**Information shown**
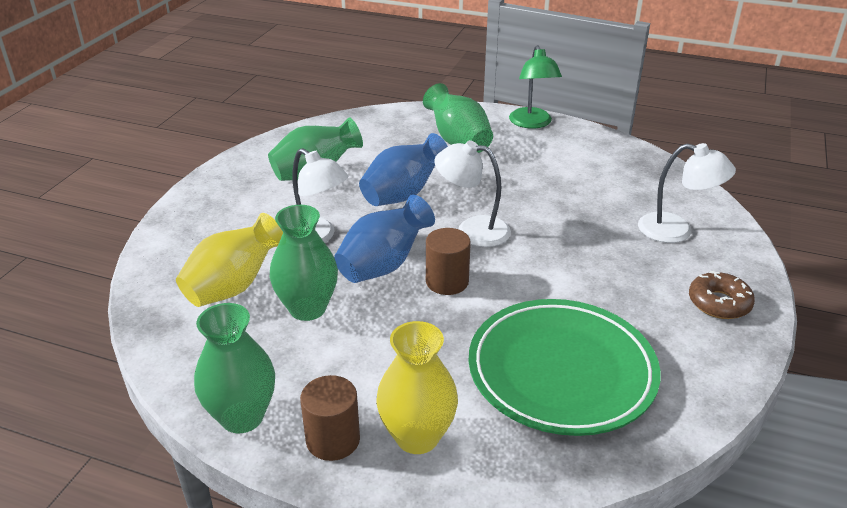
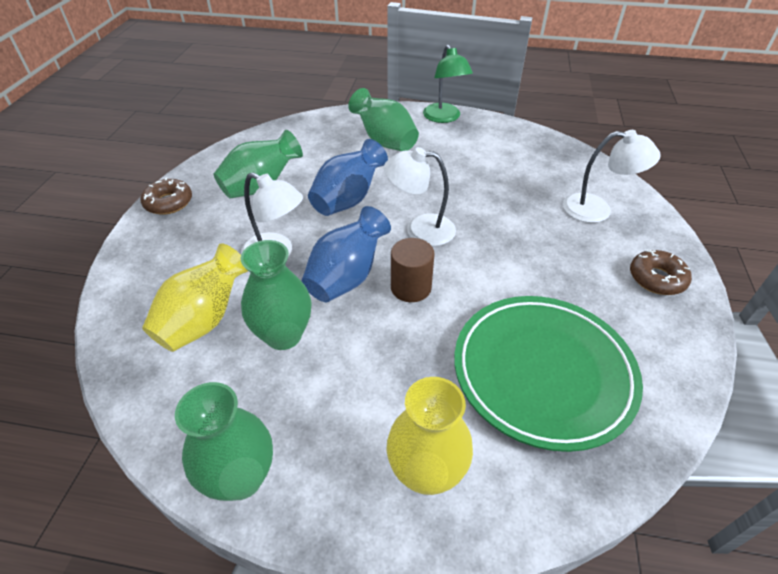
camera: 10 degrees left, 10 degrees up
(218, 179) = (168, 202): none -> brown donut
(333, 440) = (342, 491): brown cylinder -> none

**What is needed**
Return each line above where the word "brown" shows up.

**Reply**
(218, 179) = (168, 202): none -> brown donut
(333, 440) = (342, 491): brown cylinder -> none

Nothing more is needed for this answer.